Exercise brief
With the pictures left out, restate every entry word for word.

===== The data =====

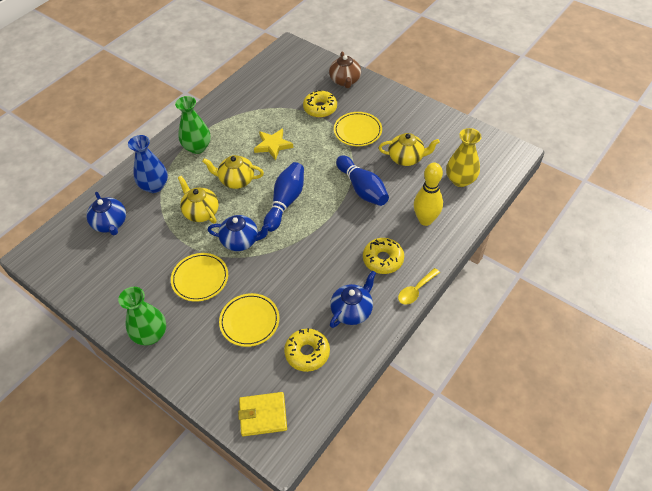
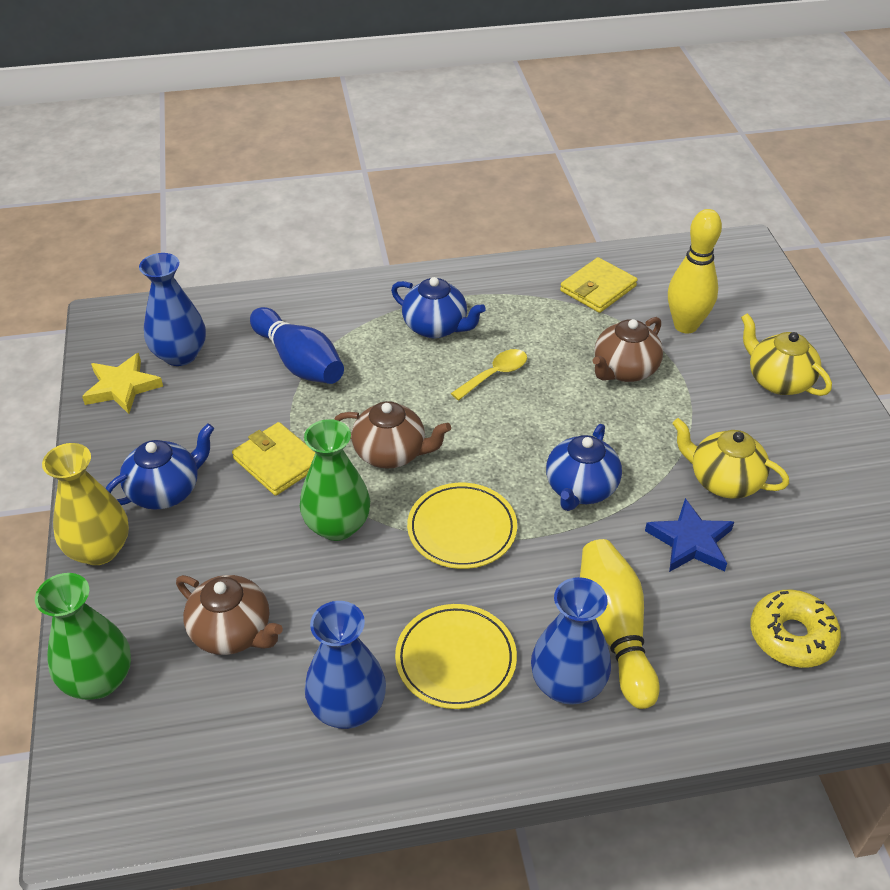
blue bowling pin: 2 -> 1
blue star: 0 -> 1
blue vase: 1 -> 3
brown teapot: 1 -> 3
yellow bowling pin: 1 -> 2
yellow donut: 3 -> 1
yellow plate: 3 -> 2
yellow teapot: 3 -> 2
yellow wallet: 1 -> 2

=====

Task answer
blue bowling pin: 2 -> 1
blue star: 0 -> 1
blue vase: 1 -> 3
brown teapot: 1 -> 3
yellow bowling pin: 1 -> 2
yellow donut: 3 -> 1
yellow plate: 3 -> 2
yellow teapot: 3 -> 2
yellow wallet: 1 -> 2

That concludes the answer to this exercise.